***** GIVEN RECORDS *****

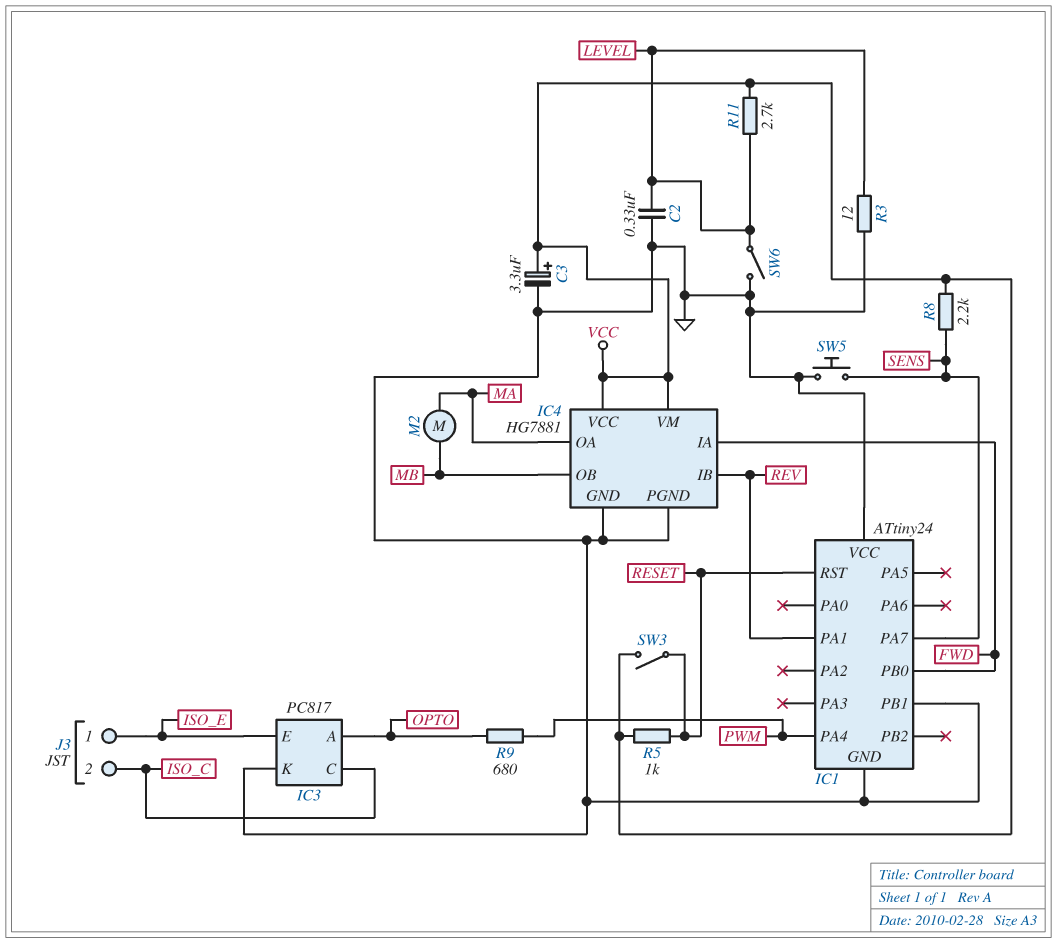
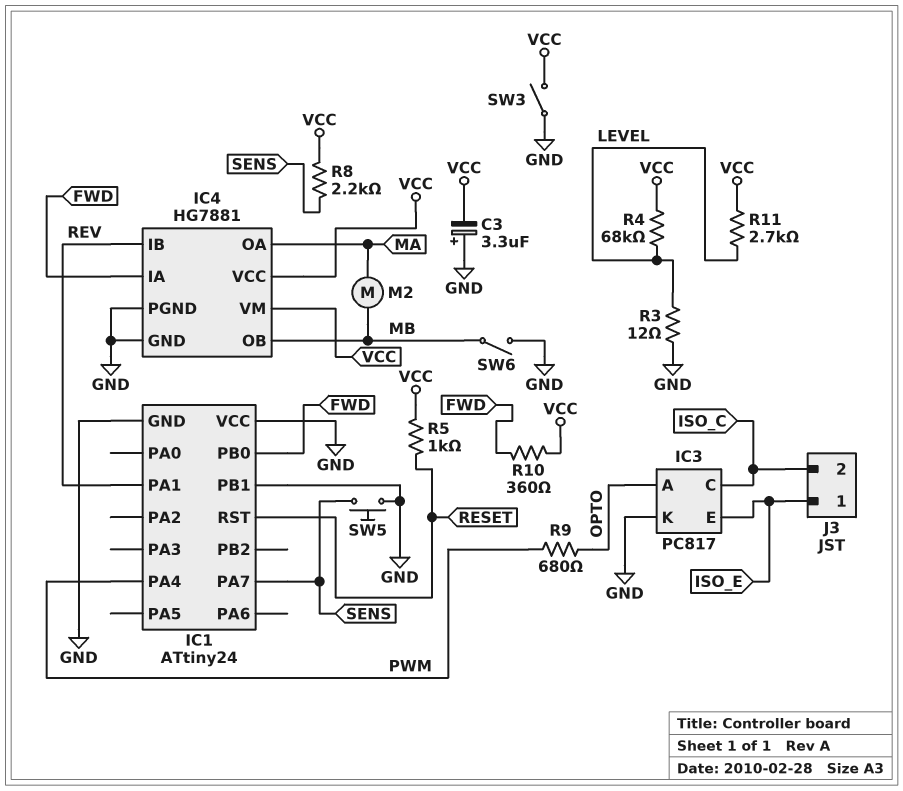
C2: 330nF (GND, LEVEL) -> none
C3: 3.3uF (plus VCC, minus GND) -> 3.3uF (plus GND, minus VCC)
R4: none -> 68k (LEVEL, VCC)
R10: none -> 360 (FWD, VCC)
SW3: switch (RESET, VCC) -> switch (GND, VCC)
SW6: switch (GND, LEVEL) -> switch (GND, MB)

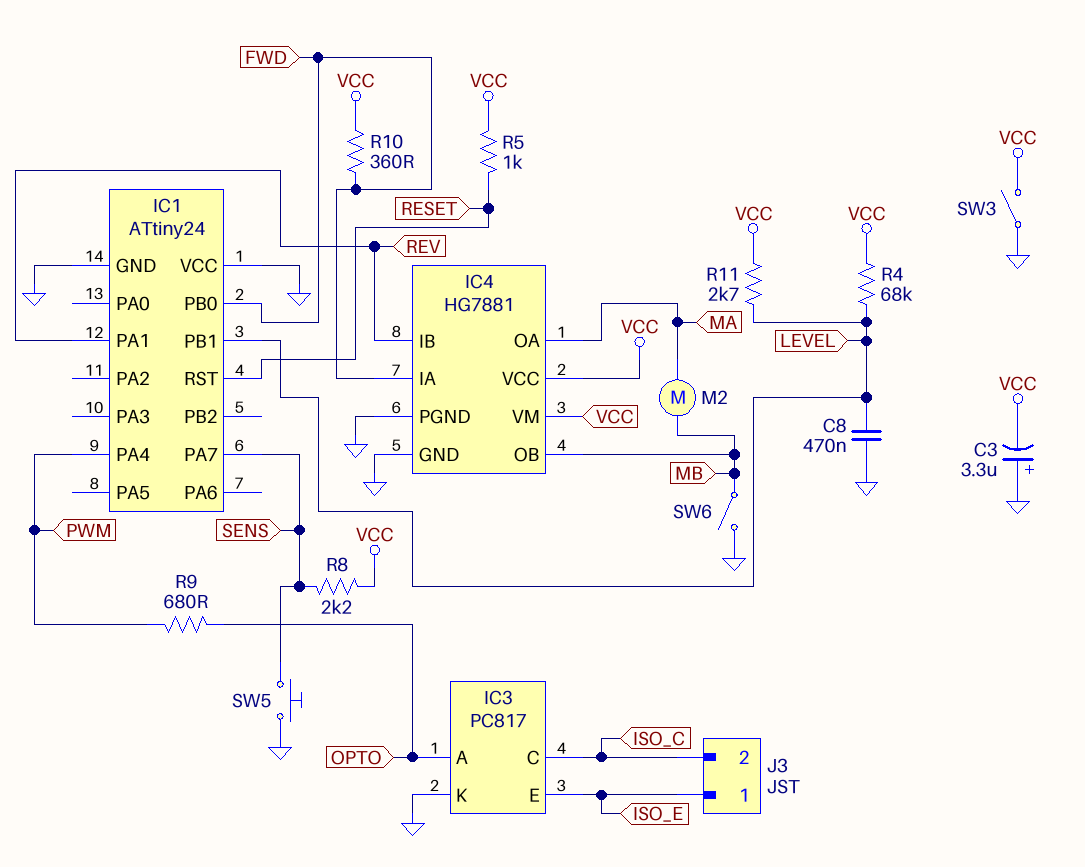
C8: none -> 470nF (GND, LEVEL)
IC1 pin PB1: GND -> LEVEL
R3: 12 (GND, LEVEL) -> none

*****

* **THE PROBLEM**
Retype exactly, and only, the lines from the one containing "SW3: switch (RESET, VCC) -> switch (GND, VCC)" through the end of the records above. Pictures stay out of the copy.

* **ANSWER SPACE**
SW3: switch (RESET, VCC) -> switch (GND, VCC)
SW6: switch (GND, LEVEL) -> switch (GND, MB)

C8: none -> 470nF (GND, LEVEL)
IC1 pin PB1: GND -> LEVEL
R3: 12 (GND, LEVEL) -> none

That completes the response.